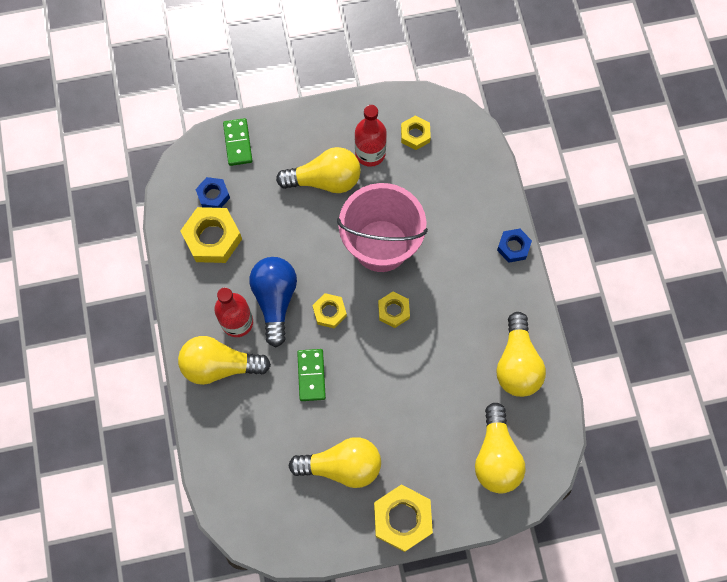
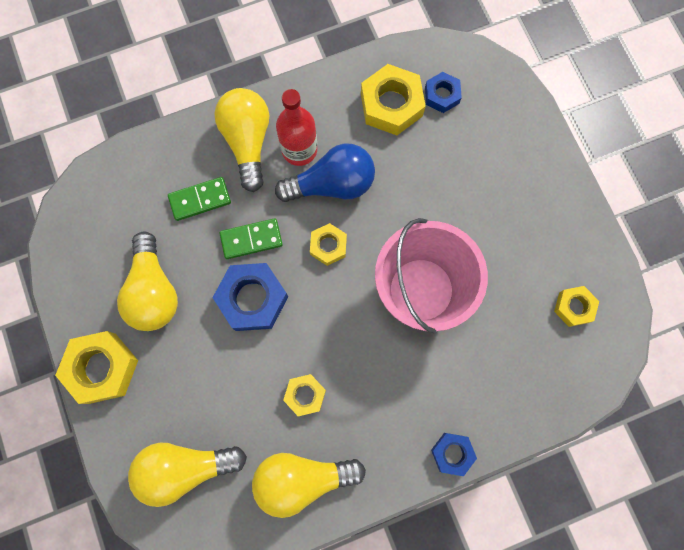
camera: 80 degrees right, 5 degrees up
(237, 143) = (511, 107): green domino -> green domino (200, 199)
(325, 180) = (489, 212): yellow light bulb -> none
(364, 382) = (252, 299): none -> blue nut
(370, 153) = (535, 257): red bottle -> none
(393, 311) = (342, 318): yellow nut -> yellow nut (305, 395)

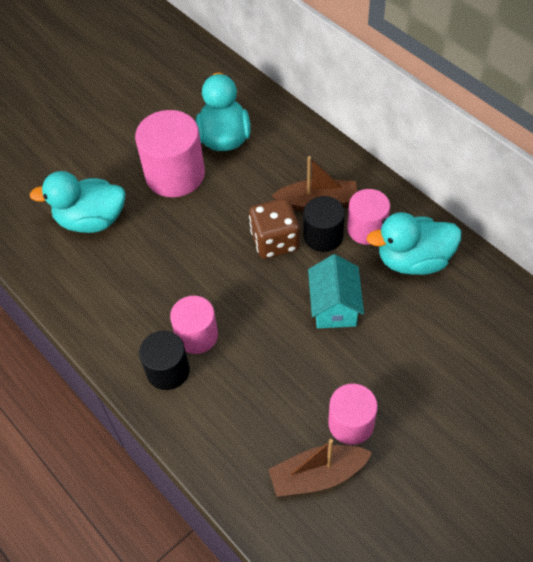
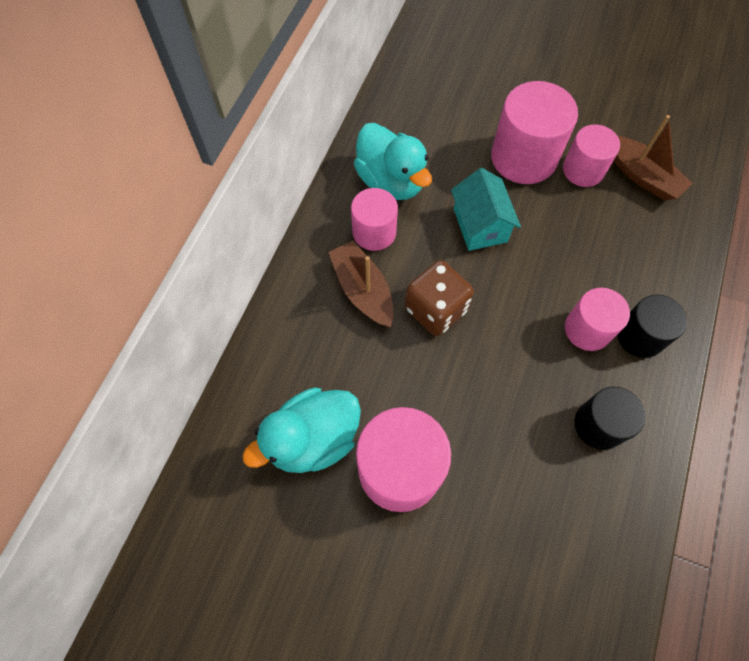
camera: 120 degrees left, 10 degrees up
(91, 220) = (522, 535): turquoise duck -> none
(323, 236) = (404, 267): black cylinder -> black cylinder (599, 425)
(334, 306) = (480, 225): turquoise house -> turquoise house turned 75 degrees counterclockwise
(390, 378) = (523, 157): none -> pink cylinder

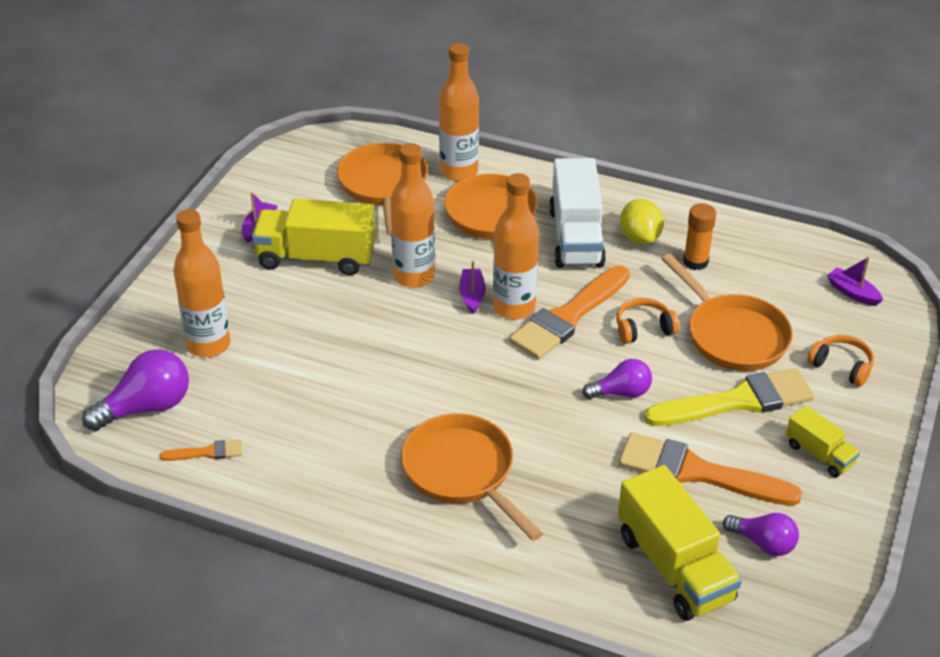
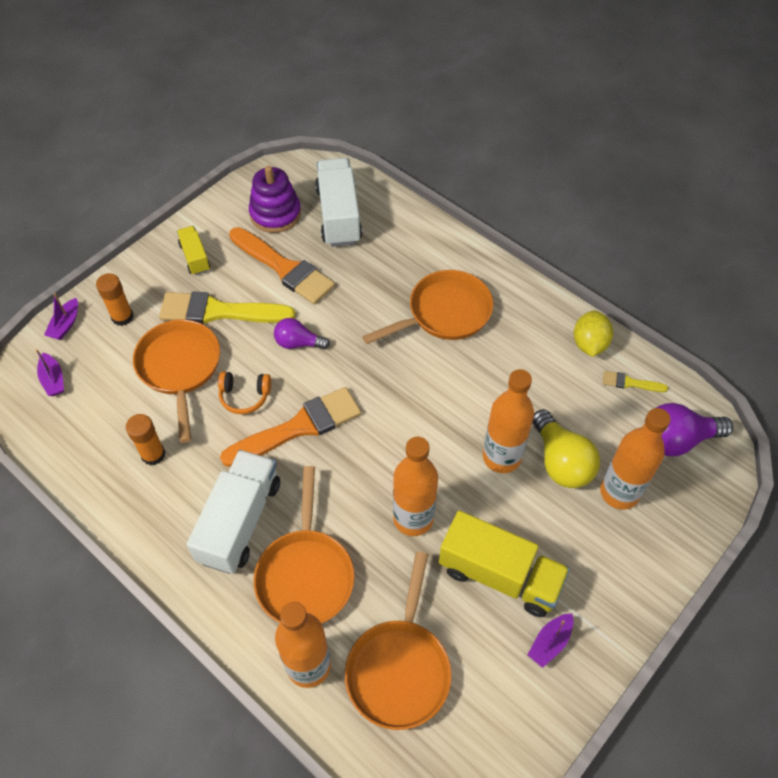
camera: 160 degrees left, 15 degrees up
(207, 452) = (630, 383): orange brush -> yellow brush
(276, 356) = (561, 461): none -> yellow light bulb
(462, 472) = (444, 313): orange pan -> orange pan turned 105 degrees counterclockwise
(472, 296) = (369, 477): purple boat -> purple boat (65, 325)
(514, 307) = (339, 452): orange bottle -> orange bottle (501, 457)
(639, 238) = (182, 500): yellow lemon -> yellow lemon (589, 344)
(674, 567) = (339, 215): yellow truck -> white truck
(763, 543) = (275, 214): purple light bulb -> purple stacking toy
(841, 366) = (122, 317): orange headphones -> orange glue stick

^^^^^^^^

- Task statement
Read the entries above, then pull out the lines that include "camera".

- Task solution
camera: 80 degrees right, 5 degrees up
camera: 120 degrees left, 10 degrees up
camera: 160 degrees left, 15 degrees up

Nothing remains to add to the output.